Segment Start: STORED DATA

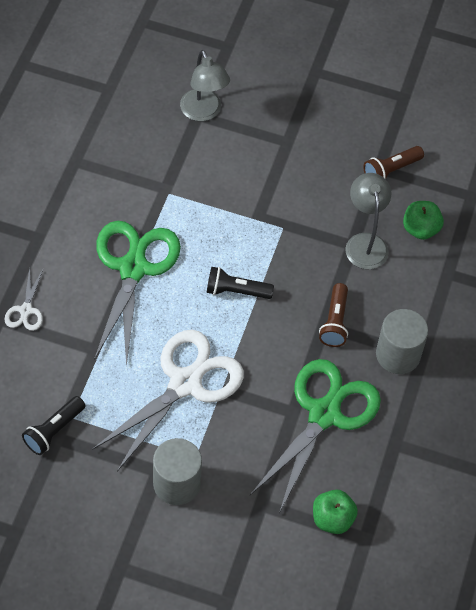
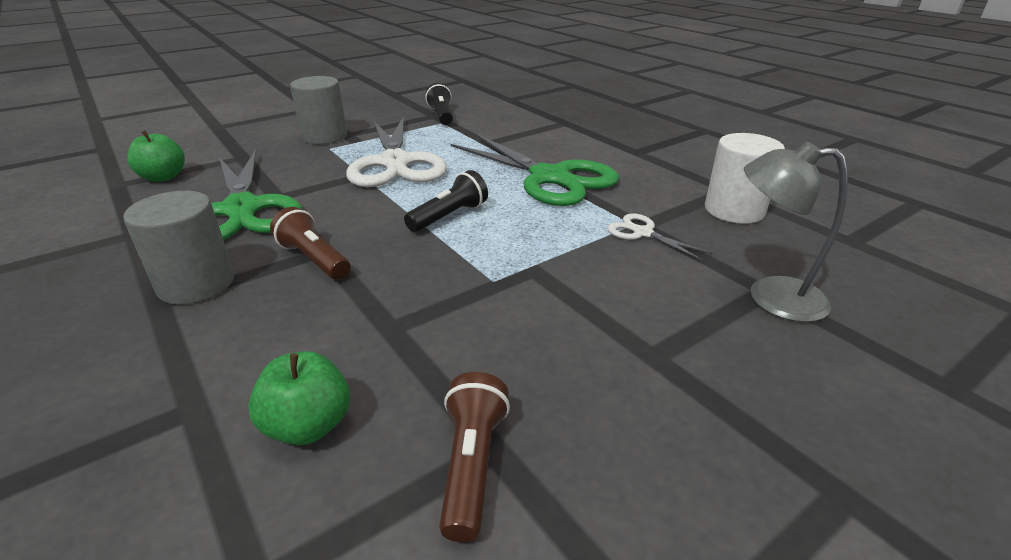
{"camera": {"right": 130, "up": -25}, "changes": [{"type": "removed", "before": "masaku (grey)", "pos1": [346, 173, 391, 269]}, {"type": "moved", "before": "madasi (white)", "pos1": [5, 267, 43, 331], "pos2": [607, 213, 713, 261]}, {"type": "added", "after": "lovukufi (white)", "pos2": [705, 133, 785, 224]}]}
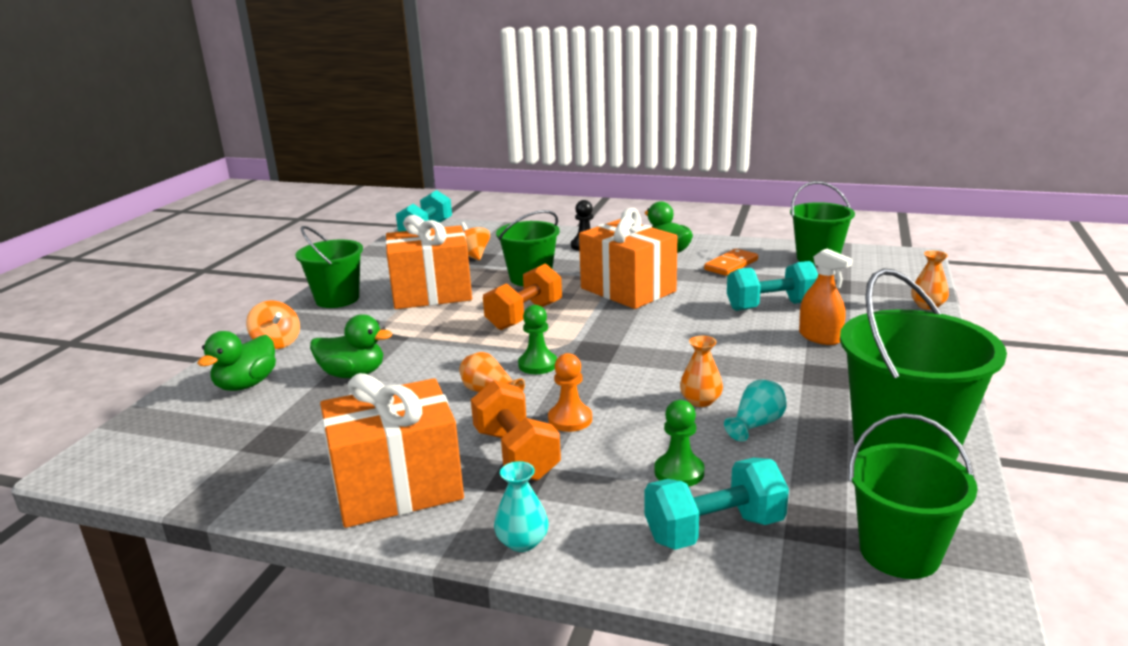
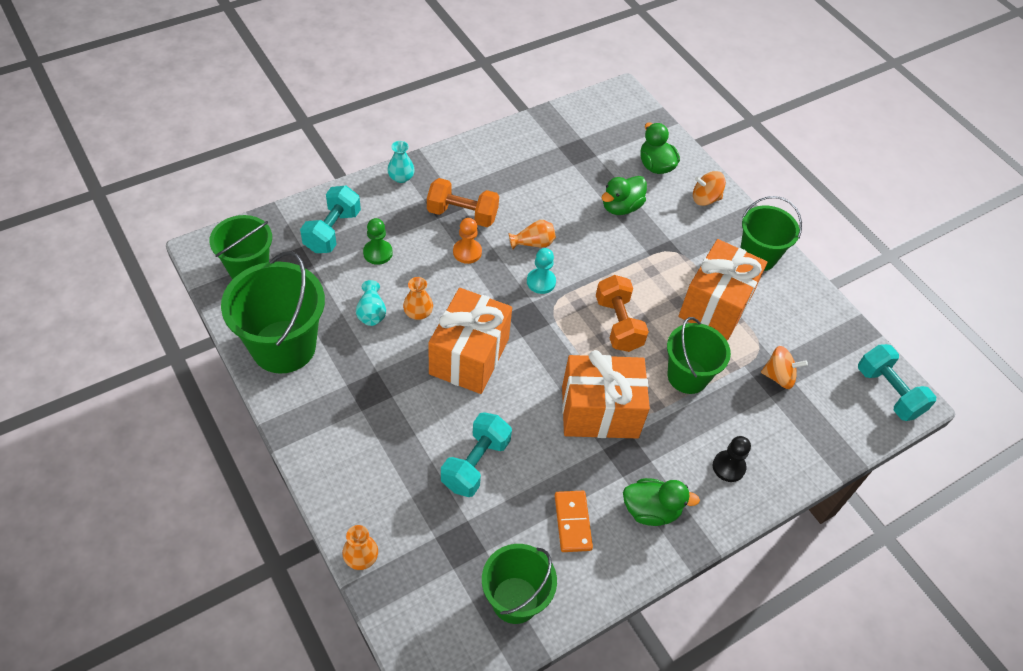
{"camera": {"right": 125, "up": 30}, "changes": [{"type": "removed", "before": "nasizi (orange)", "pos1": [799, 249, 853, 345]}, {"type": "recoloured", "before": "didagak (green)", "after": "didagak (turquoise)", "pos1": [518, 305, 557, 374], "pos2": [527, 248, 556, 294]}, {"type": "moved", "before": "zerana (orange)", "pos1": [320, 373, 464, 528], "pos2": [428, 288, 512, 394]}]}
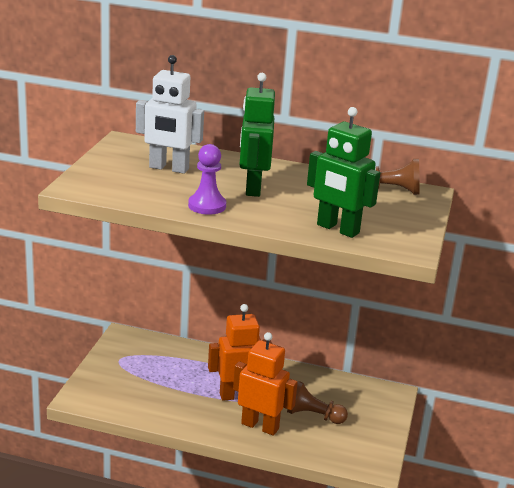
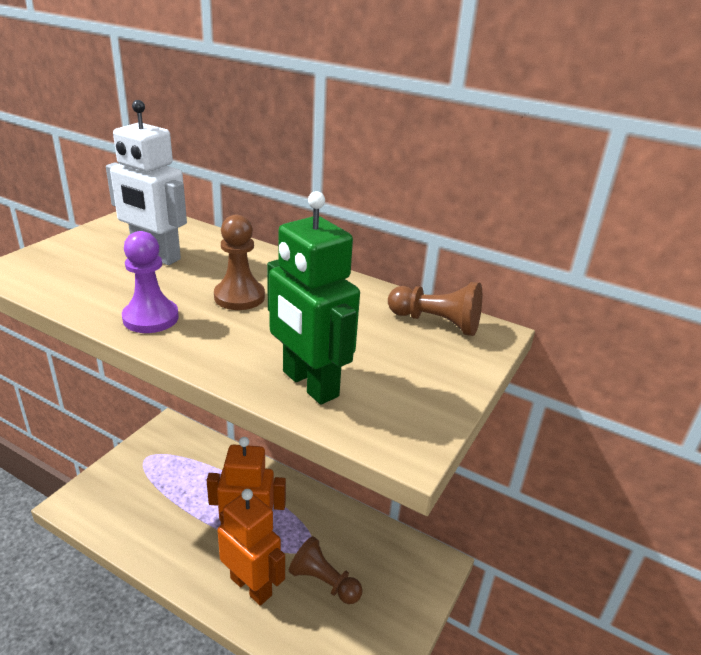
{"camera": {"right": 15, "up": 5}, "changes": [{"type": "replaced", "before": "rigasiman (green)", "after": "didagak (brown)", "pos1": [239, 73, 275, 197], "pos2": [214, 215, 265, 310]}]}
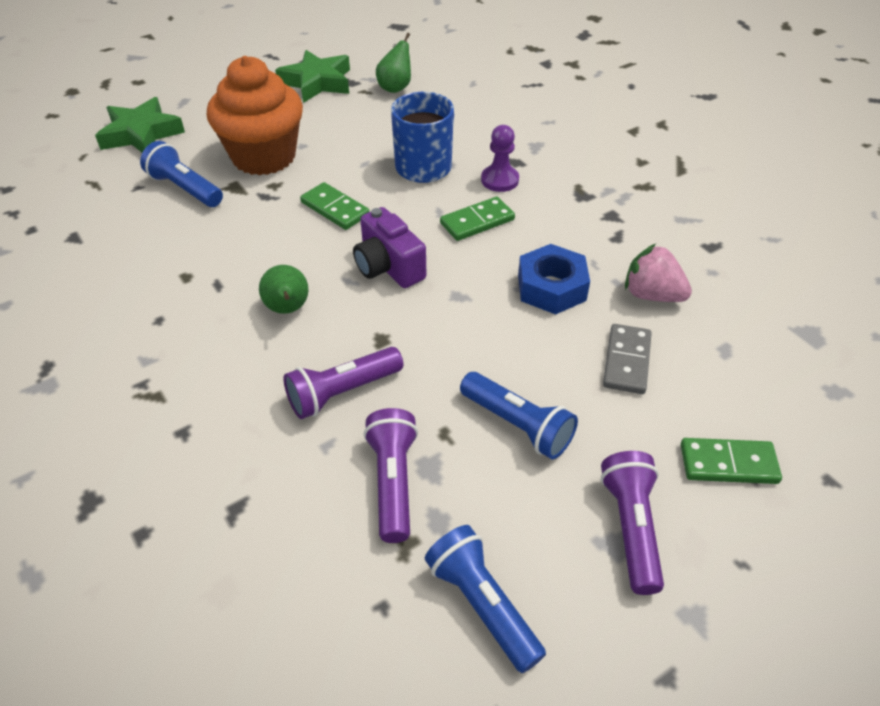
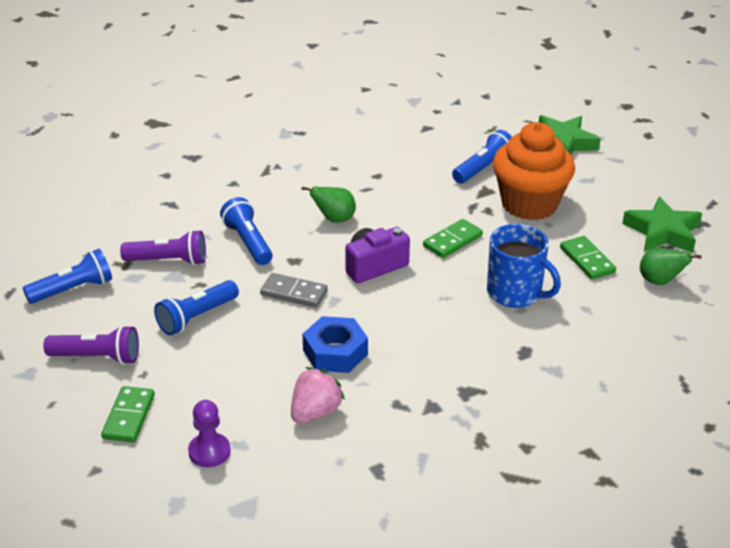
{"camera": {"right": 95, "up": -10}, "changes": [{"type": "moved", "before": "didagak (purple)", "pos1": [481, 125, 519, 192], "pos2": [188, 400, 231, 467]}, {"type": "moved", "before": "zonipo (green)", "pos1": [440, 197, 515, 241], "pos2": [560, 236, 616, 280]}, {"type": "moved", "before": "zonipo (grey)", "pos1": [603, 324, 652, 394], "pos2": [260, 273, 328, 308]}, {"type": "recoloured", "before": "nezula (purple)", "after": "nezula (blue)", "pos1": [283, 347, 403, 419], "pos2": [220, 197, 273, 265]}]}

Segment End: STORED DATA

TASK BRIEF: Repeat all the data as it stands, dropping any images it holds.

ANSWER FOR THIS EXERCISE:
{"camera": {"right": 130, "up": -25}, "changes": [{"type": "removed", "before": "masaku (grey)", "pos1": [346, 173, 391, 269]}, {"type": "moved", "before": "madasi (white)", "pos1": [5, 267, 43, 331], "pos2": [607, 213, 713, 261]}, {"type": "added", "after": "lovukufi (white)", "pos2": [705, 133, 785, 224]}]}
{"camera": {"right": 125, "up": 30}, "changes": [{"type": "removed", "before": "nasizi (orange)", "pos1": [799, 249, 853, 345]}, {"type": "recoloured", "before": "didagak (green)", "after": "didagak (turquoise)", "pos1": [518, 305, 557, 374], "pos2": [527, 248, 556, 294]}, {"type": "moved", "before": "zerana (orange)", "pos1": [320, 373, 464, 528], "pos2": [428, 288, 512, 394]}]}
{"camera": {"right": 15, "up": 5}, "changes": [{"type": "replaced", "before": "rigasiman (green)", "after": "didagak (brown)", "pos1": [239, 73, 275, 197], "pos2": [214, 215, 265, 310]}]}
{"camera": {"right": 95, "up": -10}, "changes": [{"type": "moved", "before": "didagak (purple)", "pos1": [481, 125, 519, 192], "pos2": [188, 400, 231, 467]}, {"type": "moved", "before": "zonipo (green)", "pos1": [440, 197, 515, 241], "pos2": [560, 236, 616, 280]}, {"type": "moved", "before": "zonipo (grey)", "pos1": [603, 324, 652, 394], "pos2": [260, 273, 328, 308]}, {"type": "recoloured", "before": "nezula (purple)", "after": "nezula (blue)", "pos1": [283, 347, 403, 419], "pos2": [220, 197, 273, 265]}]}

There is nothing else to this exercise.